> [Action item]: Write each line below back out exactly, omitting its pictures.

(Beginning of Source information)

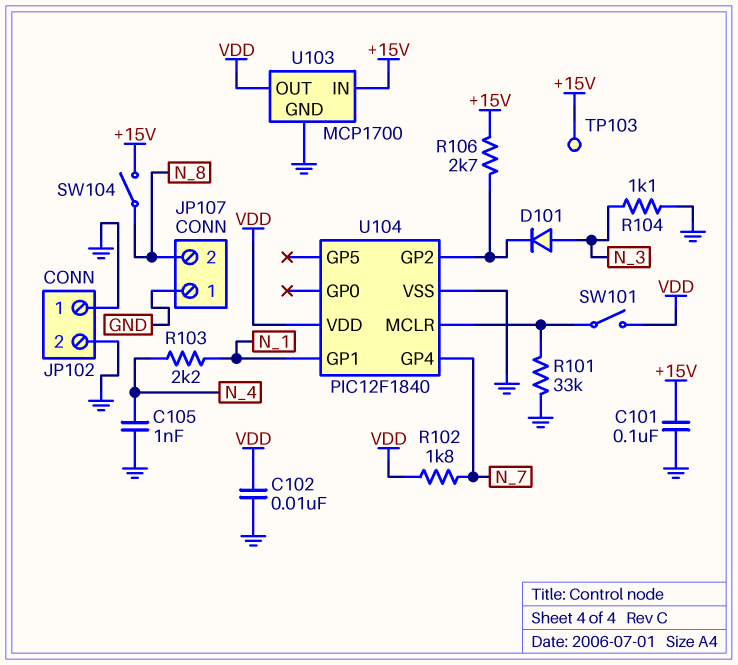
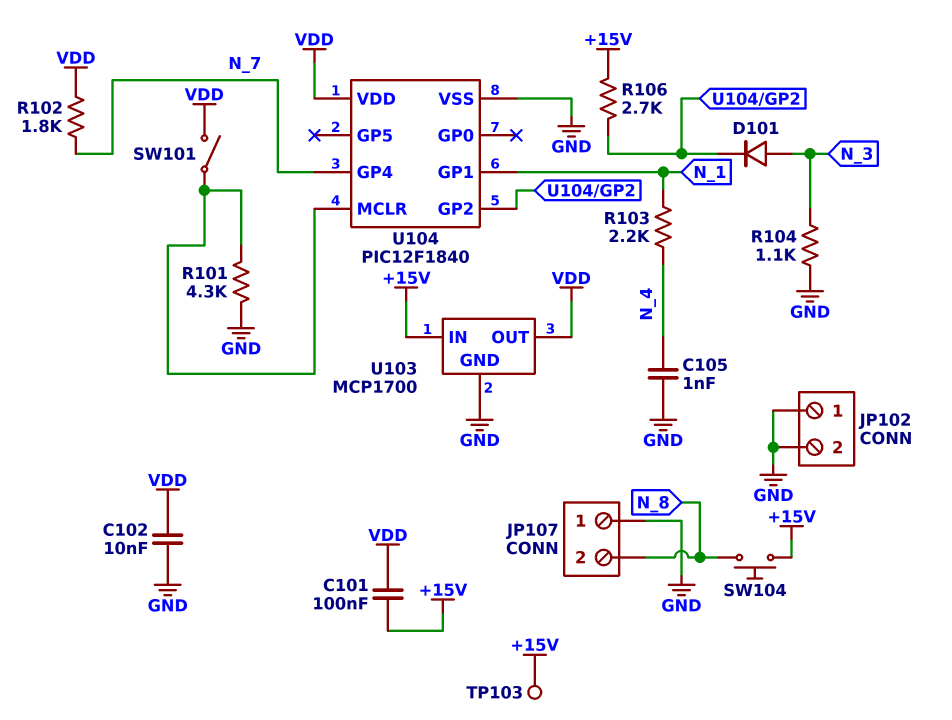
C101: 100nF (+15V, GND) -> 100nF (+15V, VDD)
R101: 33k (GND, U104/MCLR) -> 4.3k (GND, U104/MCLR)
SW104: switch (+15V, N_8) -> button (+15V, N_8)

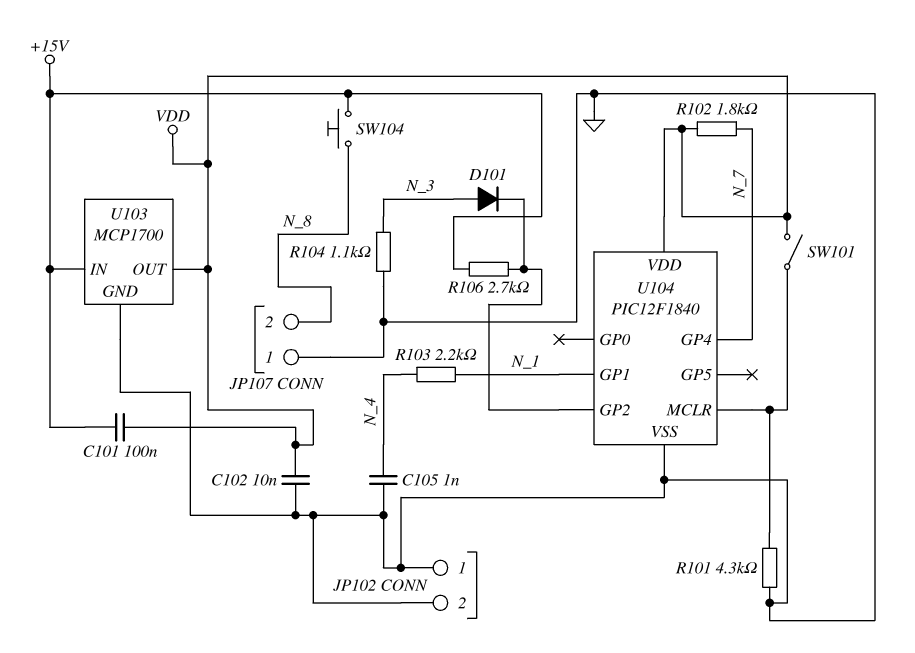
TP103: test point (+15V) -> none

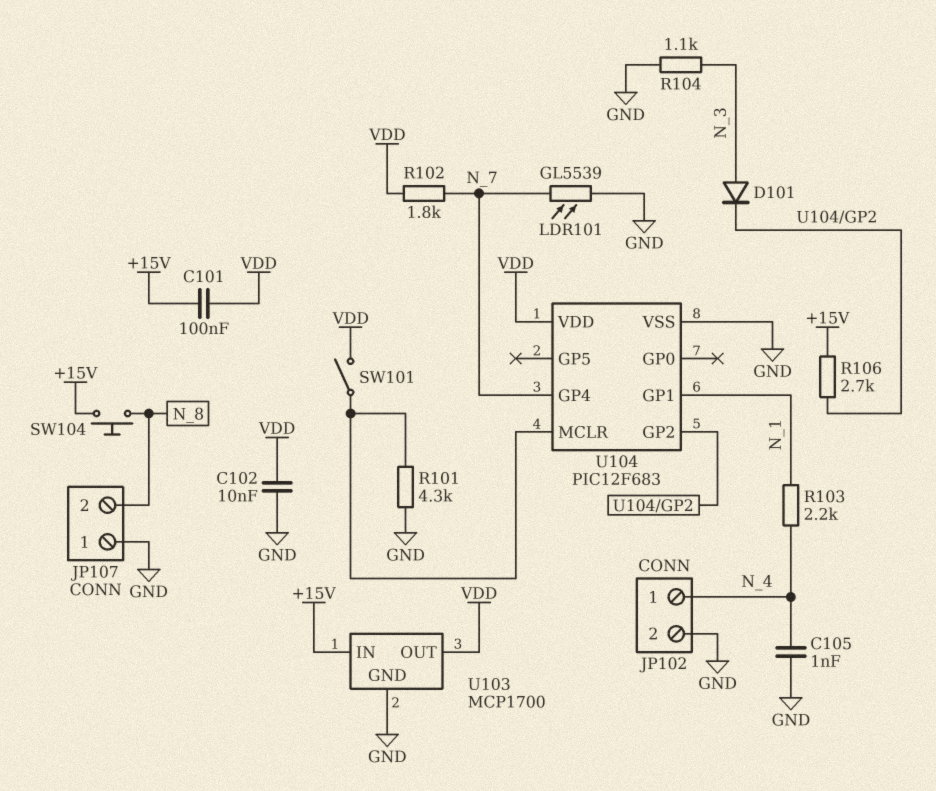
JP102 pin 1: GND -> N_4
LDR101: none -> GL5539 (GND, N_7)
U104: PIC12F1840 -> PIC12F683

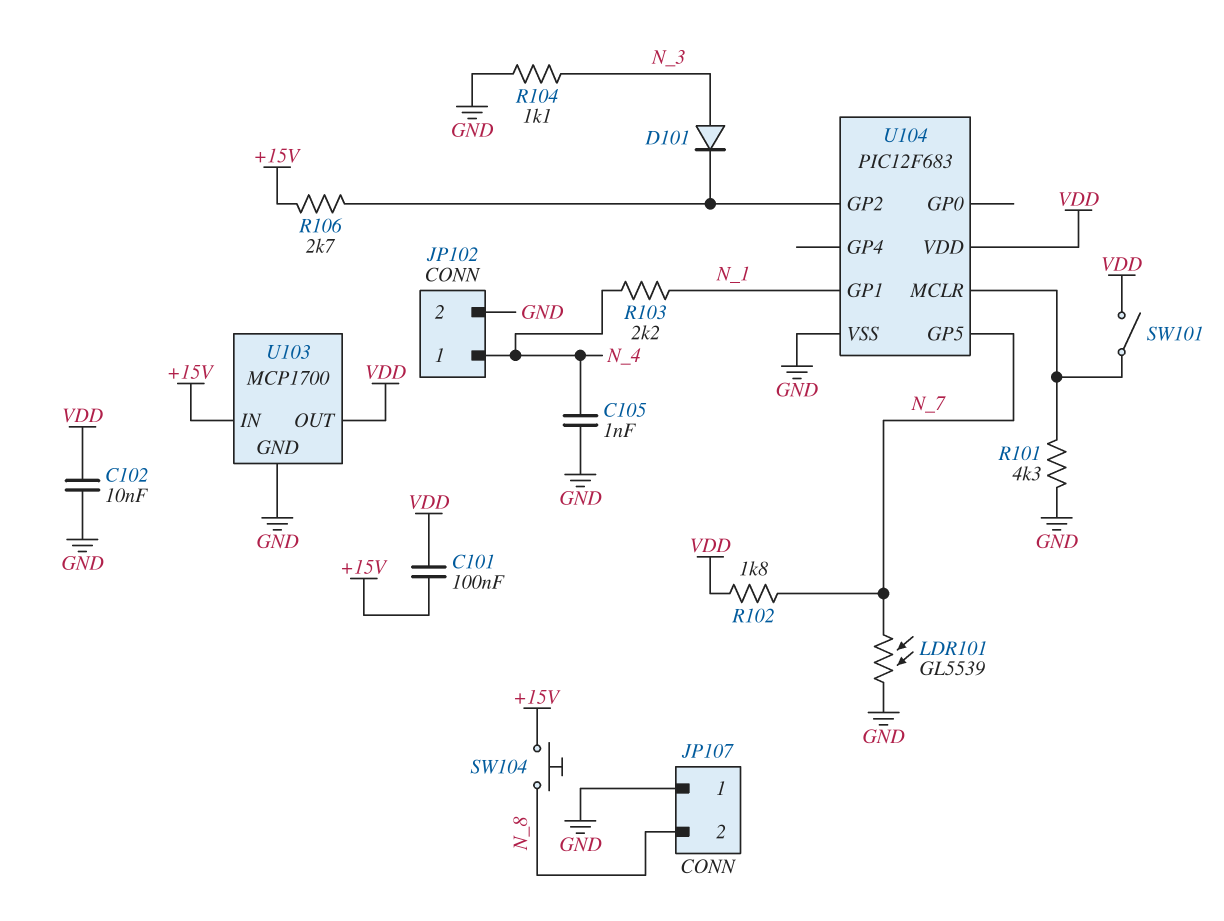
U104 pin GP4: N_7 -> none
U104 pin GP5: none -> N_7

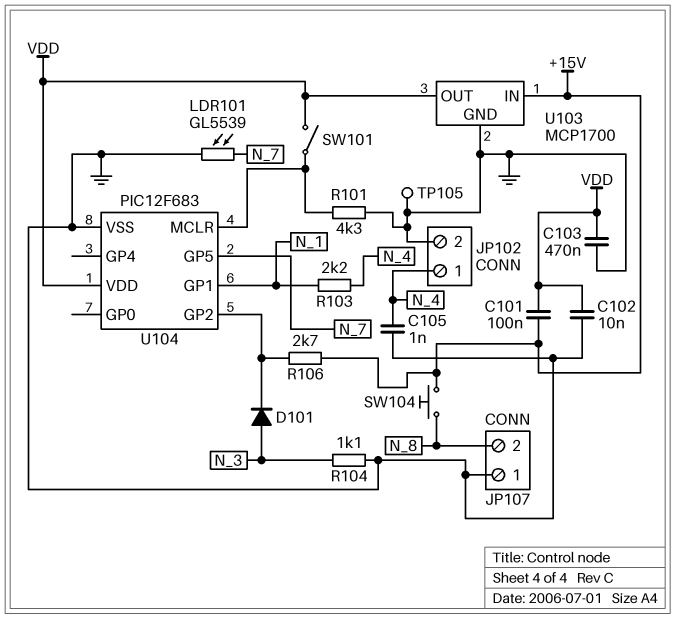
C103: none -> 470nF (GND, VDD)
R102: 1.8k (N_7, VDD) -> none
TP105: none -> test point (GND)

(End of Source information)

> [Output of the task]:
C101: 100nF (+15V, GND) -> 100nF (+15V, VDD)
R101: 33k (GND, U104/MCLR) -> 4.3k (GND, U104/MCLR)
SW104: switch (+15V, N_8) -> button (+15V, N_8)

TP103: test point (+15V) -> none

JP102 pin 1: GND -> N_4
LDR101: none -> GL5539 (GND, N_7)
U104: PIC12F1840 -> PIC12F683

U104 pin GP4: N_7 -> none
U104 pin GP5: none -> N_7

C103: none -> 470nF (GND, VDD)
R102: 1.8k (N_7, VDD) -> none
TP105: none -> test point (GND)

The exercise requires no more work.